(Recorded data)
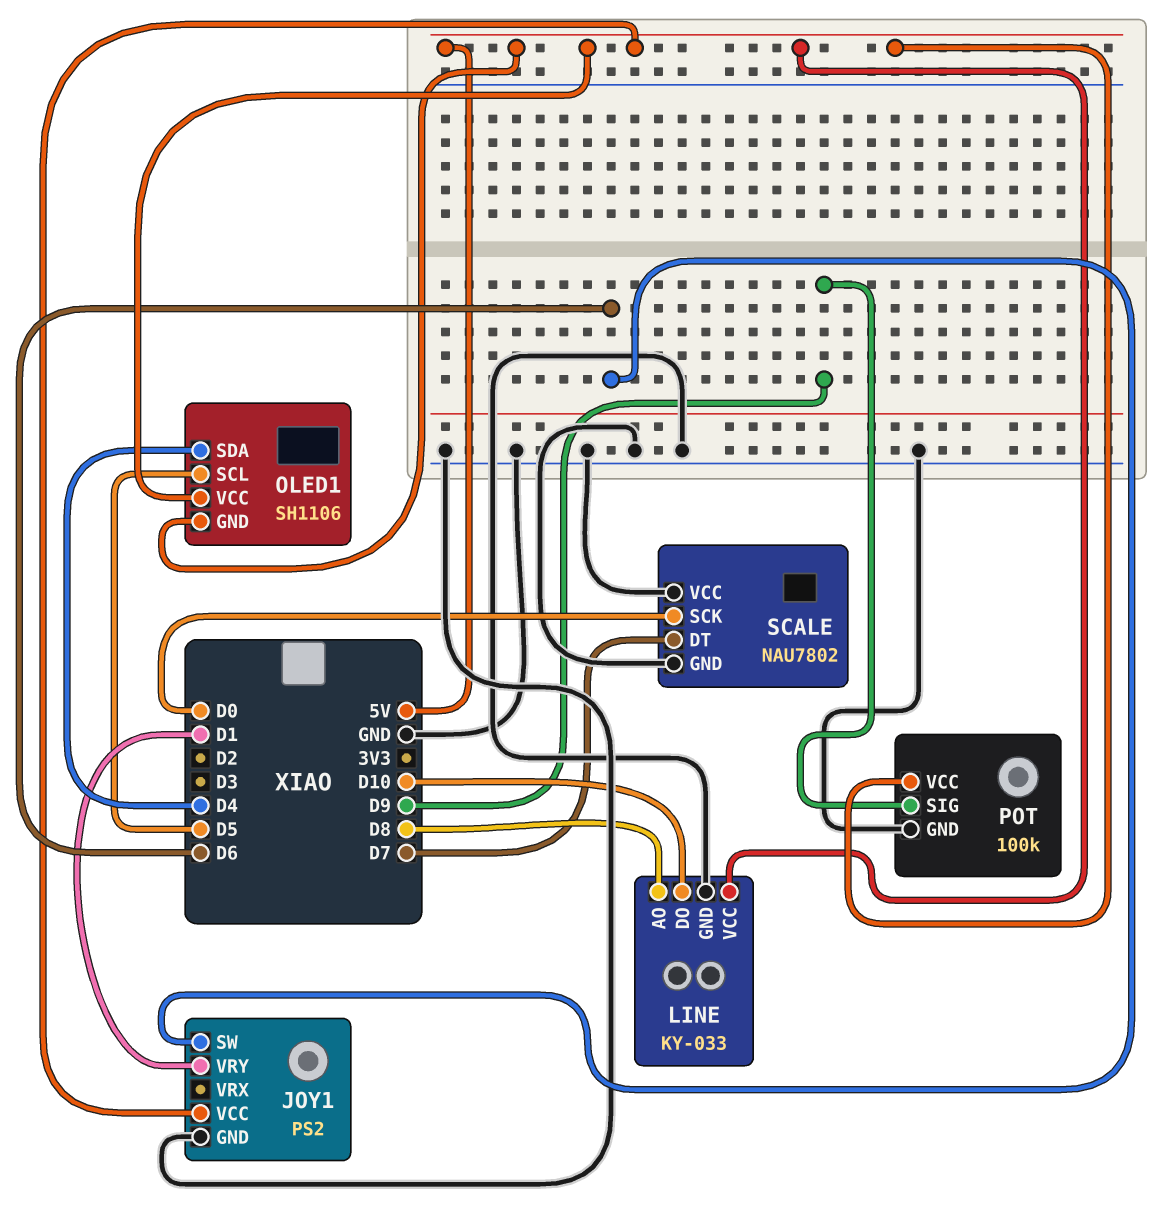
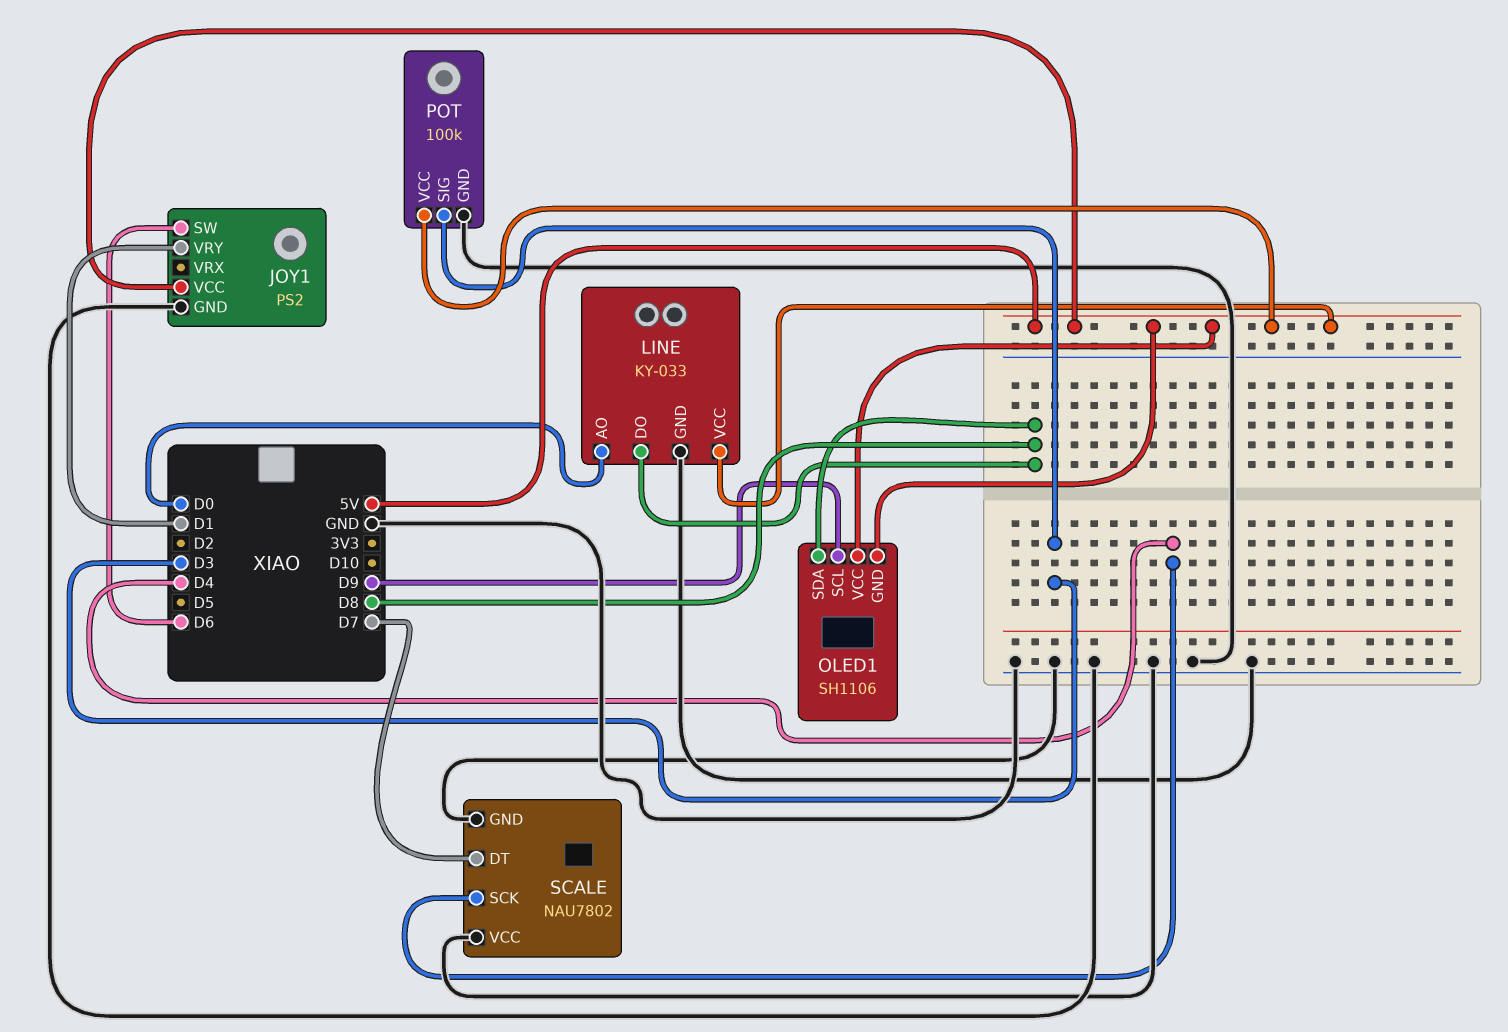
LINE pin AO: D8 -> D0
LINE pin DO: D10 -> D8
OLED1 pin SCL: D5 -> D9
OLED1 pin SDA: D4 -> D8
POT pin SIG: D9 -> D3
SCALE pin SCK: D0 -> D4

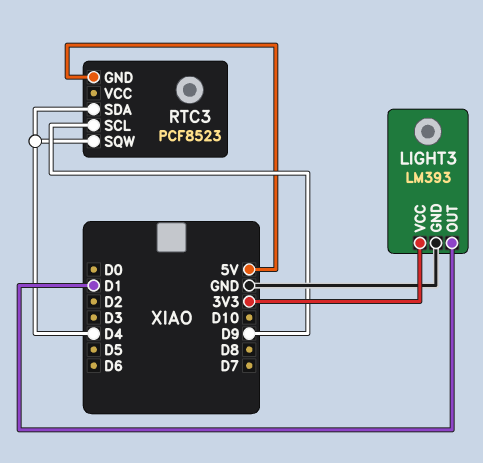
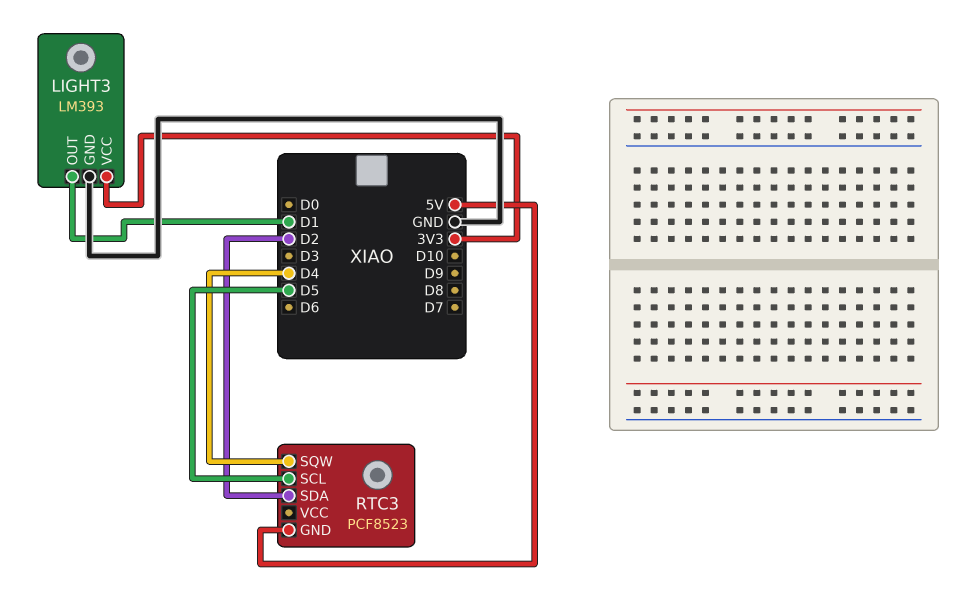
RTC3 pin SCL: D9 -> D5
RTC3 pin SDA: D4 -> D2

▸ **Exercise description**:
Reproduce every record in full. Leave out the images.

▸ **Answer space**:
LINE pin AO: D8 -> D0
LINE pin DO: D10 -> D8
OLED1 pin SCL: D5 -> D9
OLED1 pin SDA: D4 -> D8
POT pin SIG: D9 -> D3
SCALE pin SCK: D0 -> D4

RTC3 pin SCL: D9 -> D5
RTC3 pin SDA: D4 -> D2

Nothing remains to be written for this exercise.